**Directions for this task**
Take the material below and reproduce, word for word, only the lines from the line with "green vase: 4 -> 5" through the line with "turquoise tree: 2 -> 0".

**Supplied material**

══════════════════════════════

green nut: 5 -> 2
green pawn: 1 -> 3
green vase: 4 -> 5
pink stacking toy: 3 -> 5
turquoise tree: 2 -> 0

══════════════════════════════

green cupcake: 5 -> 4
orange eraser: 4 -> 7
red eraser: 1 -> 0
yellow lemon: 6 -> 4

══════════════════════════════

**Final answer**
green vase: 4 -> 5
pink stacking toy: 3 -> 5
turquoise tree: 2 -> 0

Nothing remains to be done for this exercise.